● **Work to complete**
Retype, exactly as they appear below, the lines between the line holding "yellow box [701,102,799,206]" and the line holding "none -> yellow plate [601,280,695,348]", both ends included.

Object state comparisons:
========================================================================

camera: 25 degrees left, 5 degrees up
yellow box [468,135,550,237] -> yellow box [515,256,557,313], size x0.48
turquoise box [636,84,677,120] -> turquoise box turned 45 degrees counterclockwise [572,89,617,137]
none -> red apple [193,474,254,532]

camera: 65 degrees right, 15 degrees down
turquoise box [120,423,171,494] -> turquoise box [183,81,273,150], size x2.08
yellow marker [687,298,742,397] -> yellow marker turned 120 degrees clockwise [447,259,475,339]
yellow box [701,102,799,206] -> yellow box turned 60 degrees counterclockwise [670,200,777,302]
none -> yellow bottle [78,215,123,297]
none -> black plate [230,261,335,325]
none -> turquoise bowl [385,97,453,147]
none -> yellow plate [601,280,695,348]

========================================================================

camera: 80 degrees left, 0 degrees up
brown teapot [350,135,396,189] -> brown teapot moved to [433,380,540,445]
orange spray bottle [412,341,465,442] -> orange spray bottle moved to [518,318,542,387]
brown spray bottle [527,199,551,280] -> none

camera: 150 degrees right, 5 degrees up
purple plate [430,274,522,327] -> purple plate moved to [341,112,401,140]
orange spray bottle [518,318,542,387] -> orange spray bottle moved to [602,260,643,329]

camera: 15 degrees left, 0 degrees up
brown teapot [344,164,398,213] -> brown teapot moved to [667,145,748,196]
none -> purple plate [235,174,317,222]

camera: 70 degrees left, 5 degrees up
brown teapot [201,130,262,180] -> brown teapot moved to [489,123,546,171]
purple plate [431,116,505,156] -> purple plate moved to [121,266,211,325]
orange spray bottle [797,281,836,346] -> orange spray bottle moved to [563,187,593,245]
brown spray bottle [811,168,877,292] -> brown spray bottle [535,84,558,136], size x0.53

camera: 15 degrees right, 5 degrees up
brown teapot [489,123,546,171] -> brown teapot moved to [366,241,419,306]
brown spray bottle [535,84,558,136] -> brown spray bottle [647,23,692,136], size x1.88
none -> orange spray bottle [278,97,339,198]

========================================================================

● **Response area**
yellow box [701,102,799,206] -> yellow box turned 60 degrees counterclockwise [670,200,777,302]
none -> yellow bottle [78,215,123,297]
none -> black plate [230,261,335,325]
none -> turquoise bowl [385,97,453,147]
none -> yellow plate [601,280,695,348]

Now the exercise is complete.